== YOUR GOAL ==
Return the data below exactly as given, except for the images.

————————

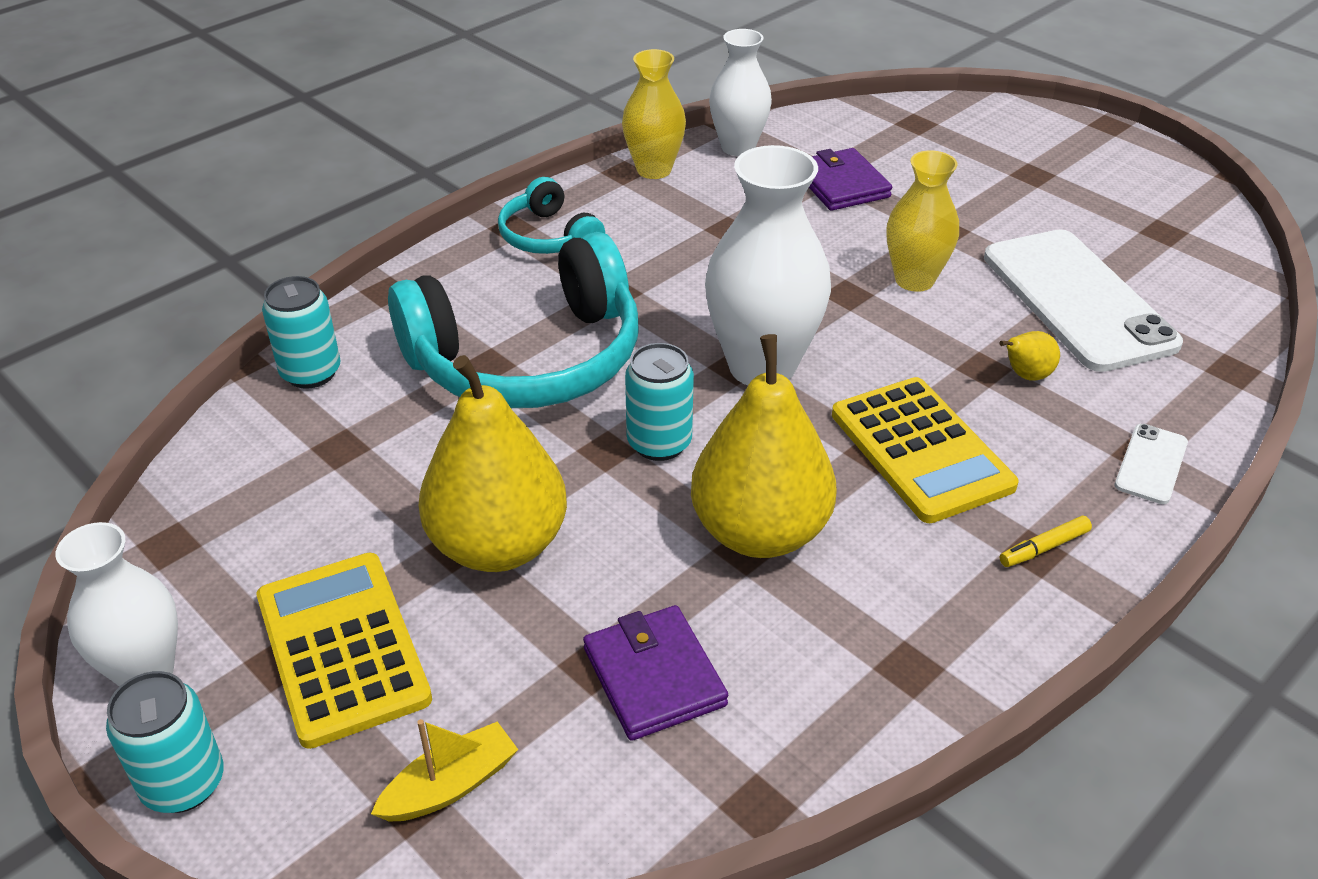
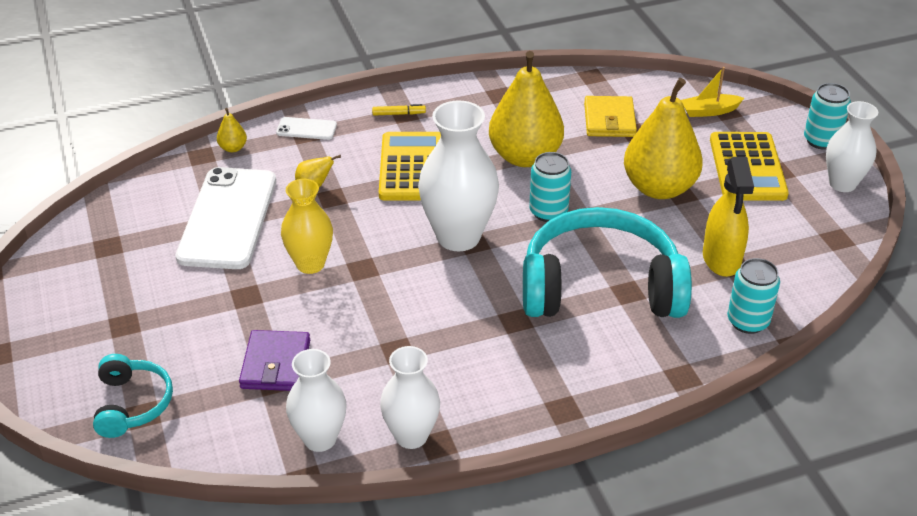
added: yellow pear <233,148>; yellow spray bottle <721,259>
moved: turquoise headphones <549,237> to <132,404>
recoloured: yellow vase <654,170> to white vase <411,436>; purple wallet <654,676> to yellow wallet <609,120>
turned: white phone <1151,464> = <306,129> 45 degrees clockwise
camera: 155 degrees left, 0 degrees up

————————

== ANSWER BOX ==
added: yellow pear <233,148>; yellow spray bottle <721,259>
moved: turquoise headphones <549,237> to <132,404>
recoloured: yellow vase <654,170> to white vase <411,436>; purple wallet <654,676> to yellow wallet <609,120>
turned: white phone <1151,464> = <306,129> 45 degrees clockwise
camera: 155 degrees left, 0 degrees up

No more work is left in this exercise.